Pick out every line below that contains the string "kern" and copy each one in full. Treat the match as case-sensitive.
[Start]
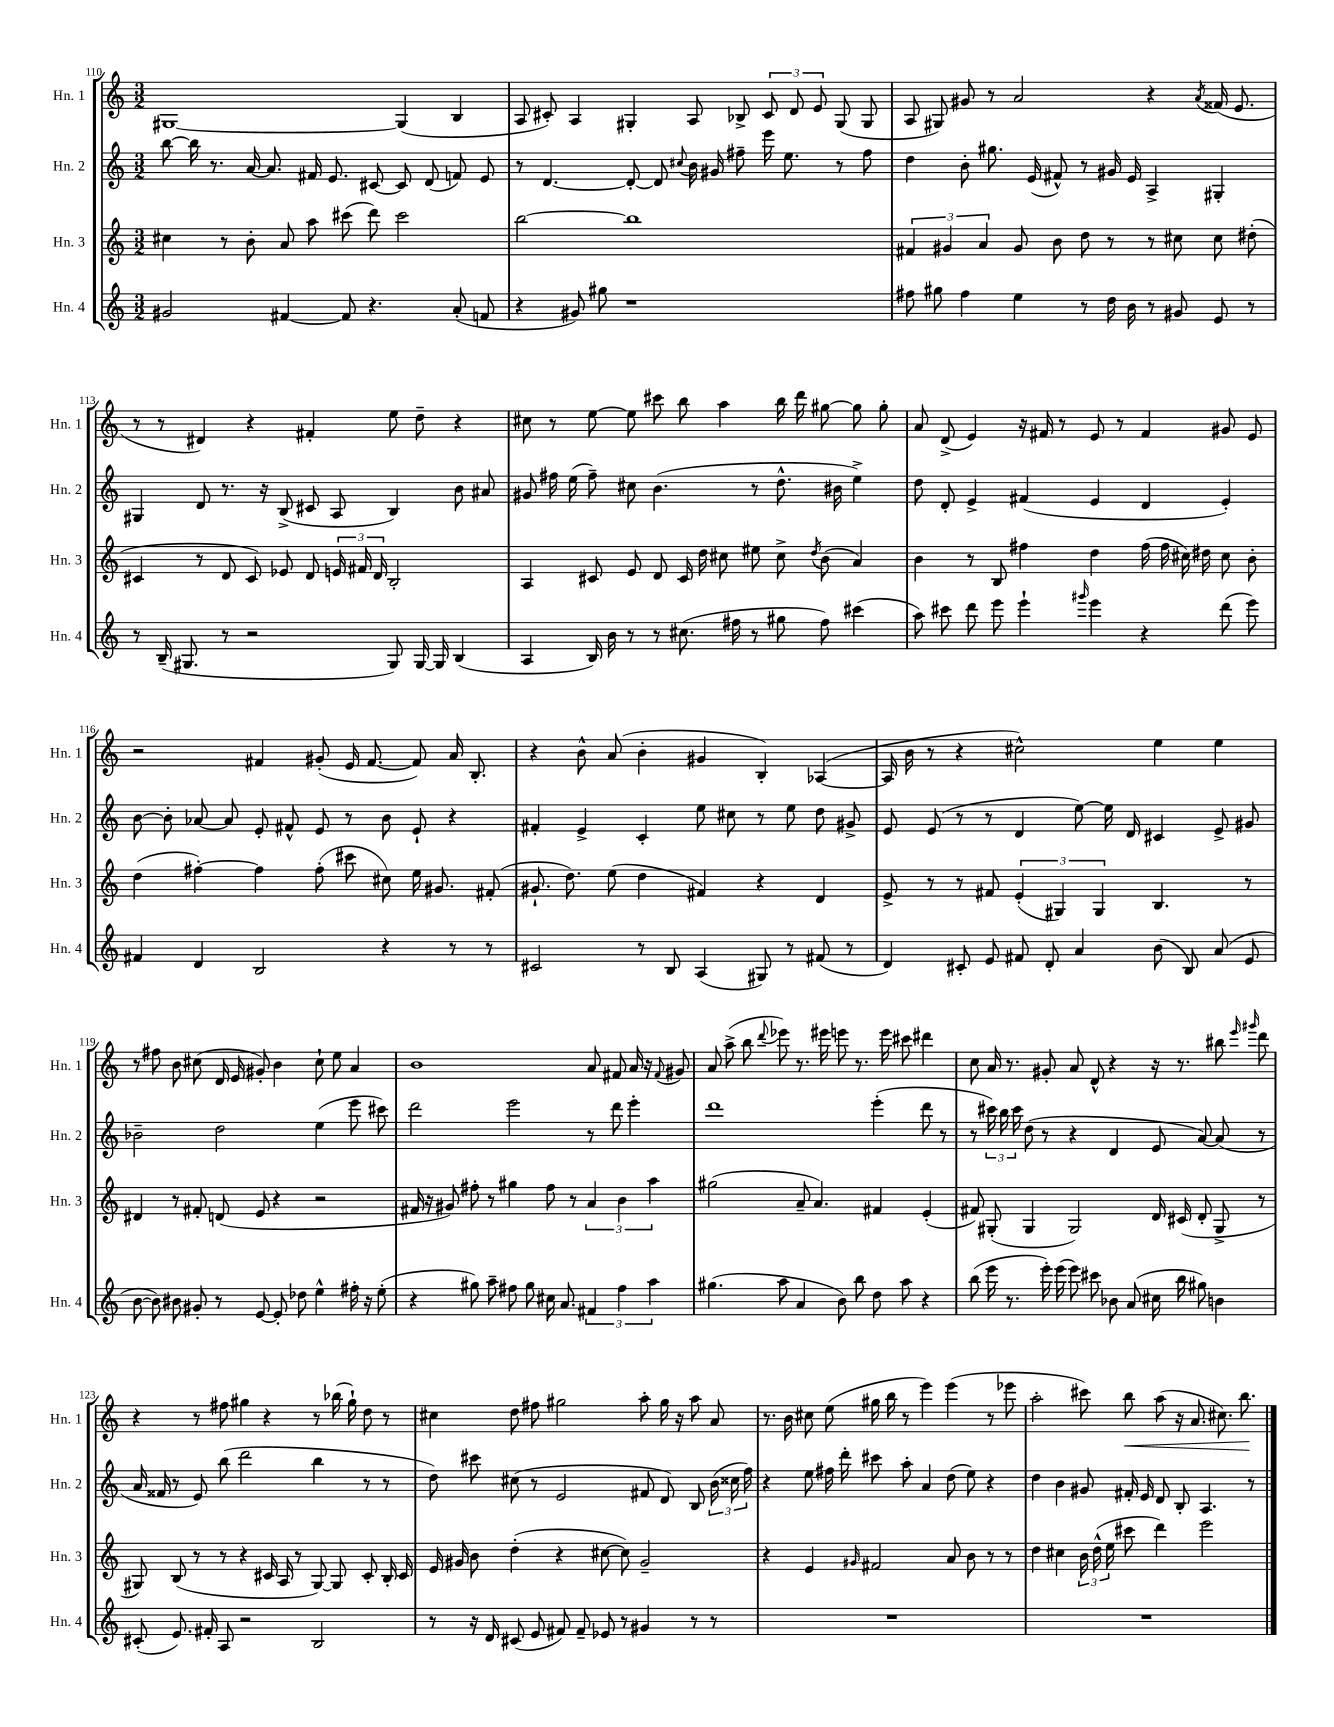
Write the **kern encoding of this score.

**kern	**kern	**kern	**kern
*staff4	*staff3	*staff2	*staff1
*clefG2	*clefG2	*clefG2	*clefG2
*k[]	*k[]	*k[]	*k[]
*M3/2	*M3/2	*M3/2	*M3/2
2g#	4cc#	[8bb	[1G#
.	.	16bb]	.
.	.	8.r	.
.	8r	.	.
.	8b'	[16a	.
.	.	8.a]	.
[4f#	8a	.	.
.	8aa	16f#	.
.	.	8.e	.
8f#]	(8ccc#	.	.
4.r	8ddd)	[8c#	.
.	2ccc#	8c#]	(4G#]
.	.	(8d	.
(8a'	.	8f)	4B
8f	.	8e	.
=	=	=	=
4r	[2bb	8r	8A
.	.	[4.d	8c#')
8g#)	.	.	4A
8gg#	.	.	.
1r	1bb]	8d'_	4G#'
.	.	8d]	.
.	.	8qqcc#	.
.	.	16b	8A
.	.	16g#	.
.	.	8ff#~	8B-^
.	.	16eee	12c#
.	.	8.ee	.
.	.	.	12d
.	.	.	12e
.	.	8r	(8G#
.	.	8ff#	8G#
=	=	=	=
8ff#	6f#	4dd	8A
8gg#	.	.	8G#)
.	6g#	.	.
4ff#	.	8b'	8g#
.	6a	.	.
.	.	8.gg#	8r
4ee	8g#	.	2a
.	.	(16e	.
.	8b	8f#^^)	.
8r	8dd	8r	.
16dd	8r	16g#	.
16b	.	16e	.
8r	8r	4A^	4r
8g#	8cc#	.	.
.	.	.	8qa
8e	8cc#	4G#'	(16f##
.	.	.	8.e
8r	(8dd#'	.	.
=	=	=	=
8r	4c#	4G#	8r
(16B~	.	.	8r
8.G#	.	.	.
.	8r	8d	4d#)
8r	8d	8.r	.
2r	8c#)	.	4r
.	.	16r	.
.	8e-	(8B^	.
.	8d	8c#	4f#'
.	24e	8A	.
.	24f#	.	.
.	24d	.	.
8G#)	2B'	4B)	8ee
[16G#	.	.	8dd~
16G#]	.	.	.
(4B	.	8b	4r
.	.	8a#	.
=	=	=	=
4A	4A	8g#	8cc#
.	.	16ff#	8r
.	.	(16ee	.
16B)	8c#	8ff#~)	[8ee
16b	.	.	.
8r	8e	8cc#	8ee]
8r	8d	(4.b	8ccc#
(8.cc#	16c#	.	8bb
.	16dd	.	.
.	8cc#	.	4aa
16ff#	.	.	.
8r	8ee#	8r	.
8gg#	8cc#^	8.dd^^	16bb
.	.	.	16ddd
.	8qdd	.	.
8ff#)	(8b	.	[8gg#
.	.	16b#	.
(4ccc#	4a)	4ee^)	8gg#]
.	.	.	8gg#'
=	=	=	=
8aa)	4b	8dd	8a
8ccc#	.	8d'	(8d^
8ddd	8r	4e^	4e)
8eee	8B	.	.
4eee`	4ff#	(4f#	16r
.	.	.	16f#
.	.	.	8r
16qqggg#	.	.	.
4eee	4dd	4e	8e
.	.	.	8r
4r	(16ff#	4d	4f#
.	16ff#	.	.
.	16cc#)	.	.
.	16dd#	.	.
(8ddd	8cc#	4e')	8g#
8eee)	8b'	.	8e
=	=	=	=
4f#	(4dd	[8b	2r
.	.	8b']	.
4d	[4ff#')	[8a-	.
.	.	8a-]	.
2B	4ff#]	8e'	4f#
.	.	8f#^^	.
.	(8ff#'	8e	(8g#'
.	8ccc#	8r	16e
.	.	.	[8.f#
4r	8cc#)	8b	.
.	16ee	8e`	8f#])
.	8.g#	.	.
8r	.	4r	16a
.	.	.	8.B'
8r	(8f#'	.	.
=	=	=	=
2c#	8.g#`	4f#'	4r
.	8.dd)	.	.
.	.	4e^	8b^^
.	(8ee	.	(8a
8r	4dd	4c'	4b'
8B	.	.	.
(4A	4f#)	8ee	4g#
.	.	8cc#	.
8G#)	4r	8r	4B')
8r	.	8ee	.
(8f#	4d	8dd	([4A-
8r	.	8g#^	.
=	=	=	=
4d)	8e^	8e	16A-]
.	.	.	16b
.	8r	(8e	8r
8c#'	8r	8r	4r
8e	8f#	8r	.
8f#	(6e'	4d	2cc#^^)
8d'	.	.	.
.	6G#)	.	.
4a	.	[8ee)	.
.	6G#	.	.
.	.	16ee]	.
.	.	16d	.
(8b	4.B	4c#	4ee
8B)	.	.	.
(8a	.	8e^	4ee
8e	8r	8g#	.
=	=	=	=
[8b	4d#	2b-~	8r
8b])	.	.	8ff#
8b#	8r	.	8b
8g#'	8f#'	.	(8cc#
8r	(8d	2dd	16d
.	.	.	16e
[8e	8e	.	8g#')
8e']	4r	.	4b
8dd-	.	.	.
4ee^^	2r	(4ee	8cc#`
.	.	.	8ee
16ff#'	.	8eee	4a
16r	.	.	.
(8ee'	.	8ccc#)	.
=	=	=	=
4r	16f#	2ddd	1b
.	16r	.	.
.	8g#)	.	.
8gg#)	8ff#'	.	.
8aa~	8r	.	.
8ff#	4gg#	2eee	.
8gg#	.	.	.
16cc#	8ff#	.	.
8.a	.	.	.
.	8r	.	.
6f#	6a	8r	8a
.	.	8ddd	8f#
6ff#	6b	.	.
.	.	4eee'	16a
.	.	.	16r
6aa	6aa	.	.
.	.	.	8qqf#
.	.	.	8g#
=	=	=	=
(4.gg#	(2gg#	1ddd	8a
.	.	.	(8aa^
.	.	.	8bb
.	.	.	8qqddd
8aa	.	.	8eee-)
4a	8a~	.	8.r
.	4.a)	.	.
.	.	.	16eee#
8b)	.	.	8eee
8bb	.	.	8.r
8dd	4f#	(4eee'	.
.	.	.	16eee
8aa	.	.	8ccc#
4r	(4e'	8ddd	4ddd#
.	.	8r	.
=	=	=	=
(8bb	8f#)	8r	8cc
16eee	(8G#'	24ccc#)	16a
.	.	24bb	.
8.r	.	.	8.r
.	.	24ccc#	.
.	4G#	(8dd	.
16eee')	.	8r	8g#'
(16eee	.	.	.
8eee)	2G#)	4r	8a
8ccc#	.	.	8d^^
8b-	.	4d	4r
(8a	.	.	.
16cc#	16d	8e	16r
16bb	(16c#	.	8.r
8gg#)	8d'	[8a)	.
4b	8G#^	(8a]	8bb#
.	.	.	16qqeee
.	.	.	16qqggg#
.	8r	8r	8ddd
=	=	=	=
(8c#'	8G#)	16a	4r
.	.	16f##	.
8.e)	(8B	8r	.
.	8r	8e)	8r
16f#'	.	.	.
8A	8r	(8bb	8ff#
2r	4r	2ddd	4gg#
.	16c#	.	4r
.	16A	.	.
.	8r	.	.
2B	[8G#)	4bb	8r
.	8G#]	.	(16bb-
.	.	.	16gg#`)
.	8c#'	8r	8dd
.	16B'	8r	8r
.	16c#	.	.
=	=	=	=
8r	16e	8dd)	4cc#
.	16g#	.	.
16r	8b	8ccc#	.
16d	.	.	.
(8c#	(4dd'	(8cc#	8dd
8e	.	8r	8ff#
8f#)	4r	2e	2gg#
8f#~	.	.	.
8e-	[8cc#	.	.
8r	8cc#])	.	.
4g#	2g#~	8f#	8aa'
.	.	8d)	16gg#
.	.	.	16r
8r	.	8B	8aa
8r	.	(24b	8a
.	.	24cc##	.
.	.	24ff)	.
=	=	=	=
1.r	4r	4r	8.r
.	.	.	16b
.	4e	8ee	8cc#
.	.	16ff#	(8ee
.	.	16ddd'	.
.	16qqg#	.	.
.	2f#	8ccc#	16gg#
.	.	.	16bb
.	.	8aa'	8r
.	.	4a	4eee)
.	8a	(8dd	(4eee
.	8b	8ee)	.
.	8r	4r	8r
.	8r	.	8eee-
=	=	=	=
1.r	4dd	4dd	2aa'
.	4cc#	4b	.
.	24b	8g#	8ccc#)
.	(24dd^^	.	.
.	24ee	.	.
.	8ccc#	16f#'	8bb
.	.	16e	.
.	4ddd)	8d	(8aa
.	.	8B'	16r
.	.	.	8.a
.	2eee	4.A	.
.	.	.	8.cc#)
.	.	.	8.bb
.	.	8r	.
==	==	==	==
*-	*-	*-	*-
[End]
▶ [Finished exercise]
Write the **kern encoding of this score.
**kern	**kern	**kern	**kern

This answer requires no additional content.